▶ Problem description
Wherever "cone" shows up in the records below, copy the whole line.

▶ Records for the exercise
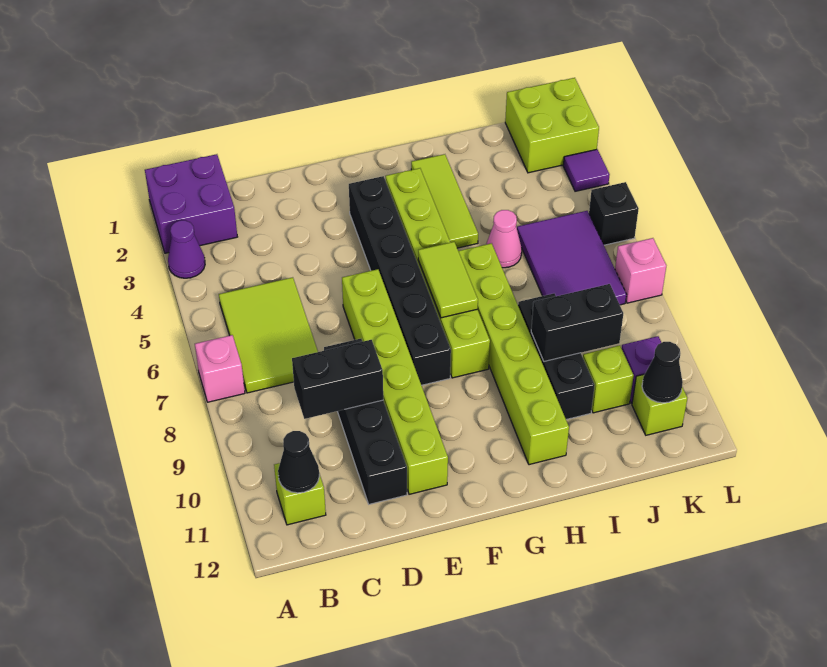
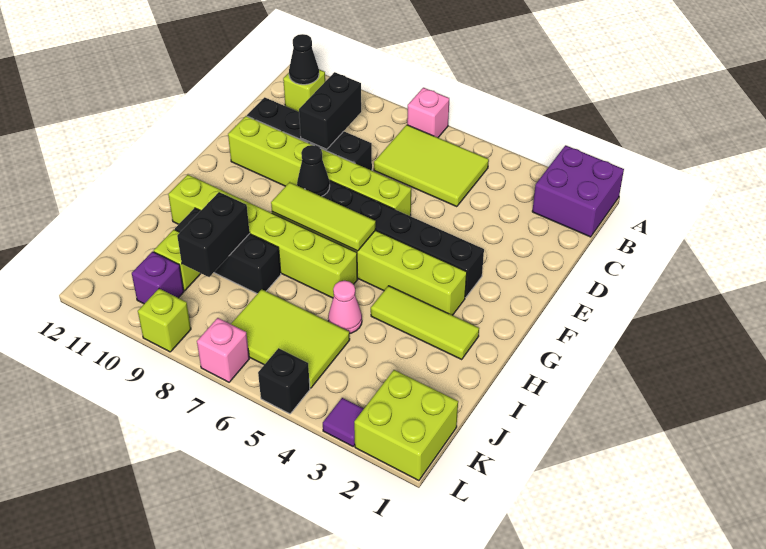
purple cone A3 level 1 -> none
lime tile G6:G7 level 2 -> lime tile G6:G8 level 2
purple tile J5:K7 level 1 -> lime tile J5:K7 level 1
lime brick K11 level 1 -> lime brick L9 level 1
black cone K11 level 2 -> black cone F8 level 2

▶ Answer to this problem
purple cone A3 level 1 -> none
black cone K11 level 2 -> black cone F8 level 2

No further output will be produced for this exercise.